• [Problem requirements]: Search the material and gather each line with "down" in it.

• [Data section]:
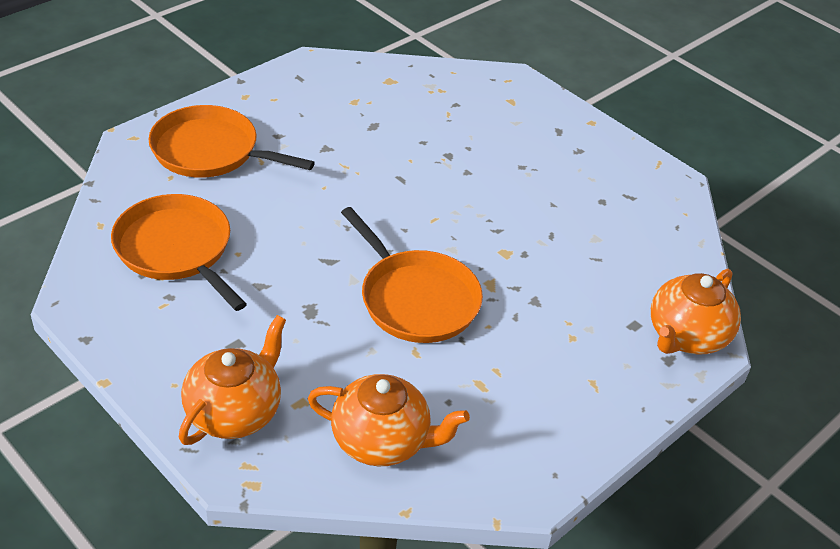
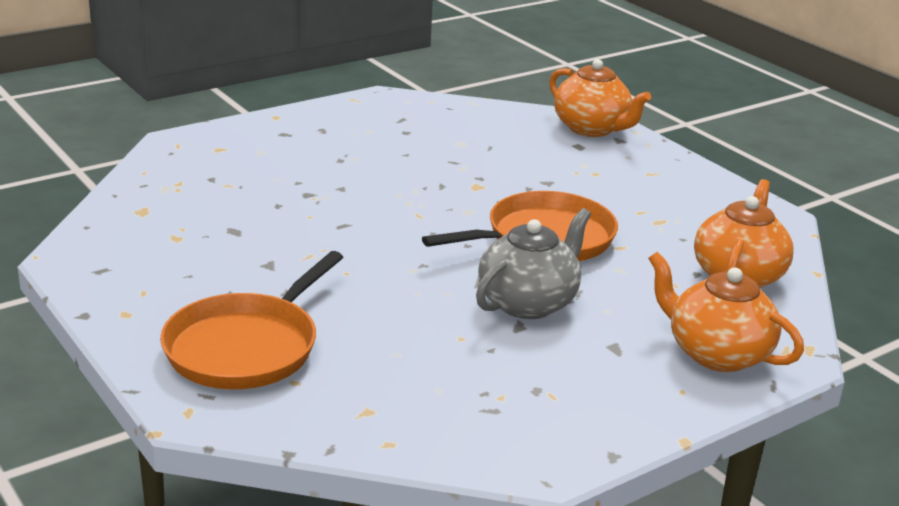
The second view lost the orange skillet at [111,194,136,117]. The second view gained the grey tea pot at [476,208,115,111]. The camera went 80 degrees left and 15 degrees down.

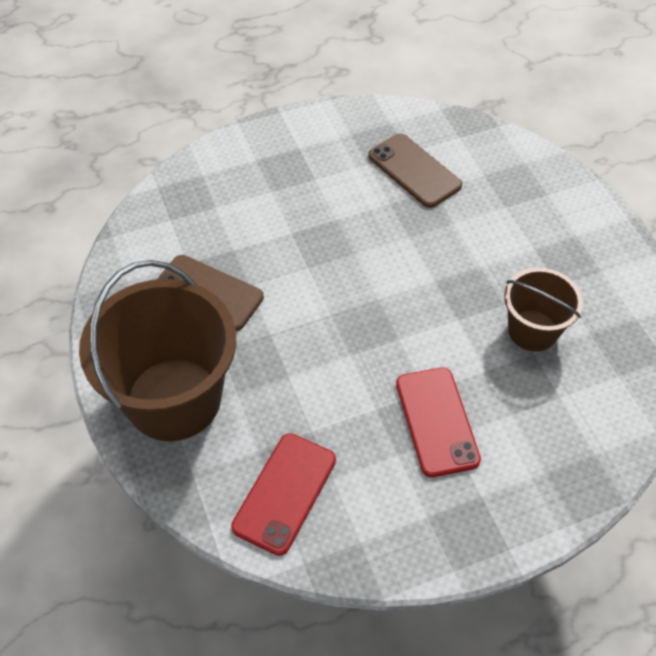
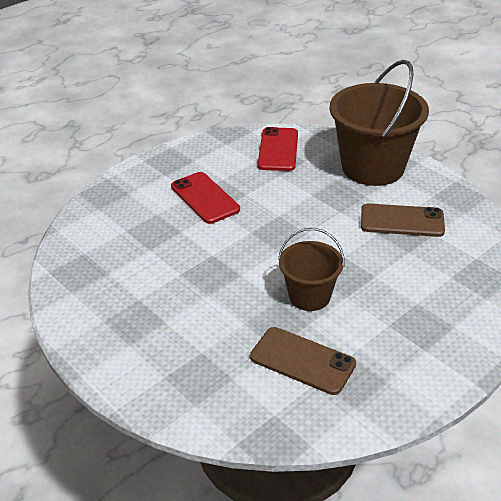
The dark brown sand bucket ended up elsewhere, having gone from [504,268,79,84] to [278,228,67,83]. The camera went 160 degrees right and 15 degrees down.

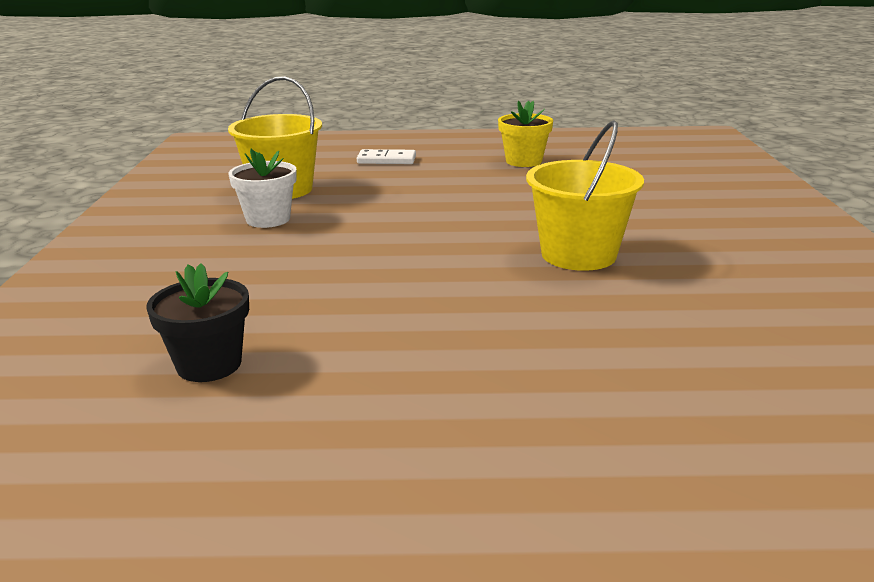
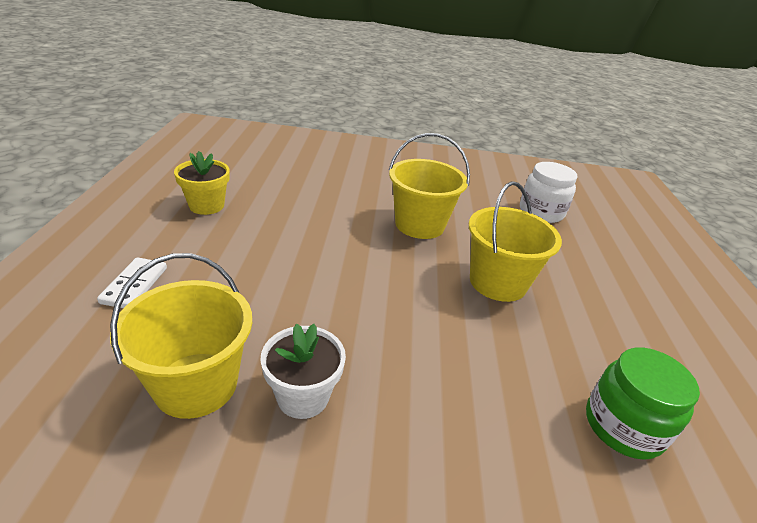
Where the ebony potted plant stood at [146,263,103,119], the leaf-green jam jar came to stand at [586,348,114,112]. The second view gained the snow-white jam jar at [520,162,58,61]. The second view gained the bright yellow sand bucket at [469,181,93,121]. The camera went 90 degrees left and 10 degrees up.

• [Answer box]:
The second view lost the orange skillet at [111,194,136,117]. The second view gained the grey tea pot at [476,208,115,111]. The camera went 80 degrees left and 15 degrees down.
The dark brown sand bucket ended up elsewhere, having gone from [504,268,79,84] to [278,228,67,83]. The camera went 160 degrees right and 15 degrees down.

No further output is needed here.